Rewrite the listing below as a JSON list of strings with one string per line, skipping blank lines and leaving out the pictures.

_PROVIDED RECORDS_
****
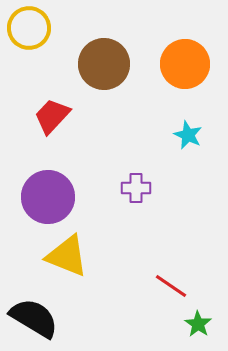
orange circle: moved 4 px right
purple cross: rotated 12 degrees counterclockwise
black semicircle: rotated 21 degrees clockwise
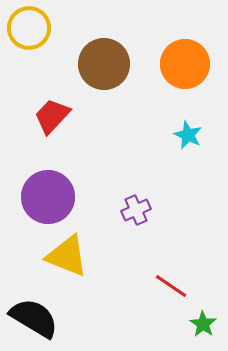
purple cross: moved 22 px down; rotated 24 degrees counterclockwise
green star: moved 5 px right
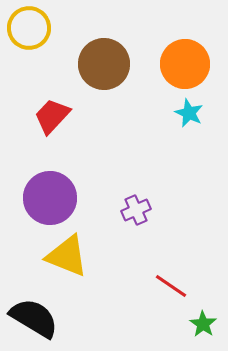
cyan star: moved 1 px right, 22 px up
purple circle: moved 2 px right, 1 px down
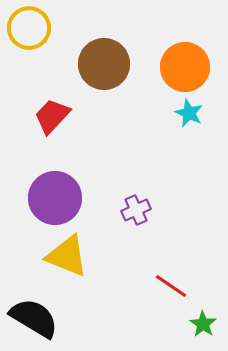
orange circle: moved 3 px down
purple circle: moved 5 px right
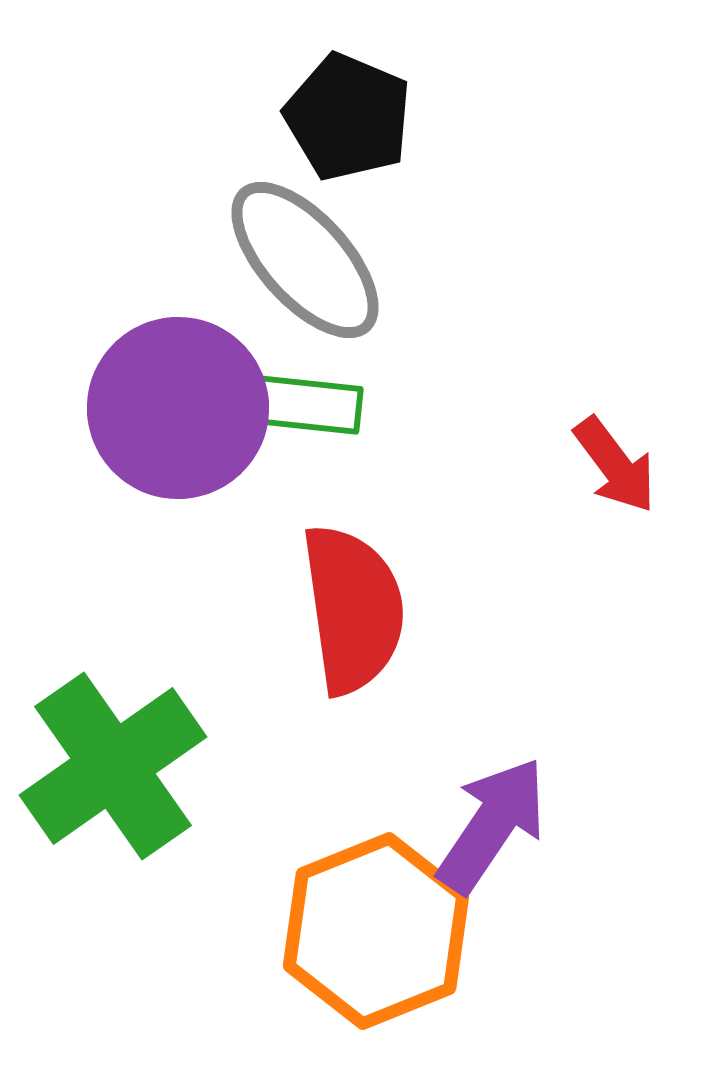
****
_WRITTEN REPLY_
[
  "orange circle: moved 4 px right",
  "purple cross: rotated 12 degrees counterclockwise",
  "black semicircle: rotated 21 degrees clockwise",
  "purple cross: moved 22 px down; rotated 24 degrees counterclockwise",
  "green star: moved 5 px right",
  "cyan star: moved 1 px right, 22 px up",
  "purple circle: moved 2 px right, 1 px down",
  "orange circle: moved 3 px down",
  "purple circle: moved 5 px right"
]